§ **STUDY MATERIAL**:
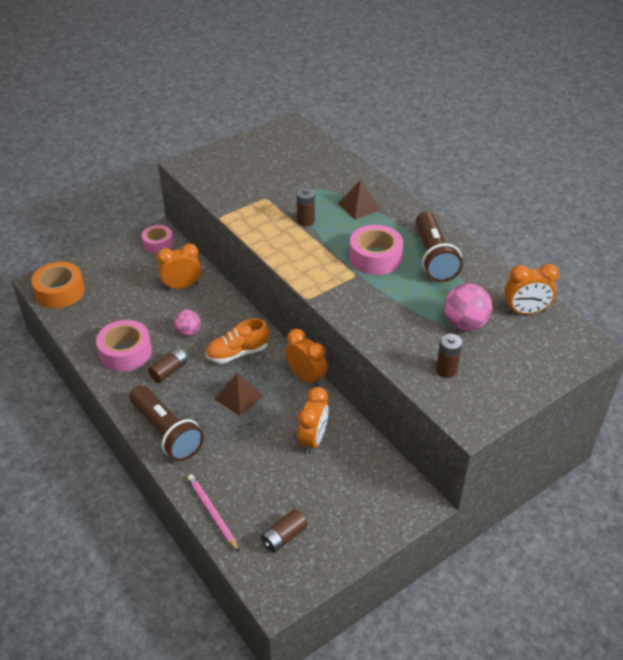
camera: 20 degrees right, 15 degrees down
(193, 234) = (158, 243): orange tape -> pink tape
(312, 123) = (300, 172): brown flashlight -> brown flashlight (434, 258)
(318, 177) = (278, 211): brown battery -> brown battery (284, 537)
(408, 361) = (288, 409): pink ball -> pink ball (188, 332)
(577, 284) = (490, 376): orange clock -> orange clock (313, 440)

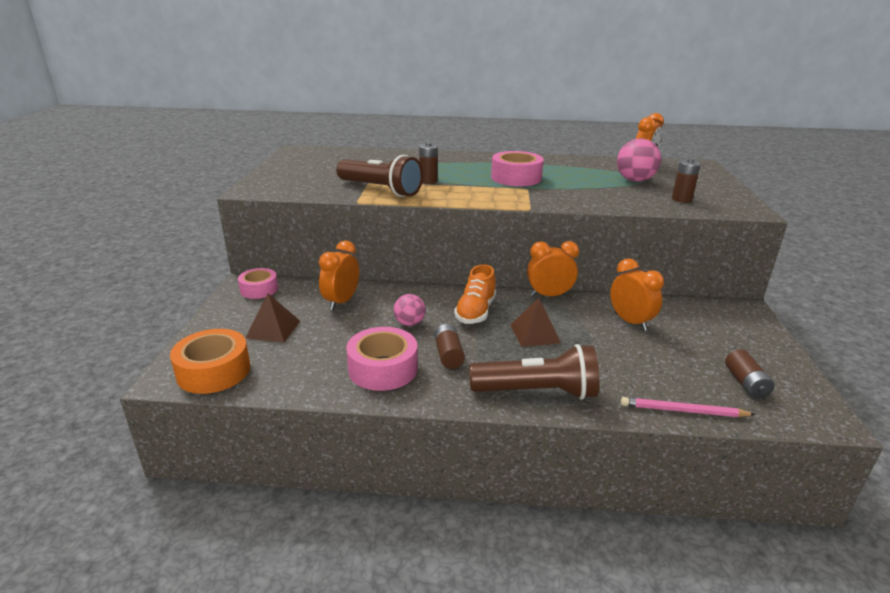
camera: 50 degrees left, 15 degrees down
(359, 206) = (445, 164): brown pyramid -> brown pyramid (273, 329)
(434, 258) = (546, 166): brown flashlight -> brown flashlight (380, 190)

§ **TRY IT**: All lines from the one with "(359, 206) = (445, 164): brown" to the end of the material above should be copied exactly, both ends included, and nothing else.

§ **YOUR RESPONSE**:
(359, 206) = (445, 164): brown pyramid -> brown pyramid (273, 329)
(434, 258) = (546, 166): brown flashlight -> brown flashlight (380, 190)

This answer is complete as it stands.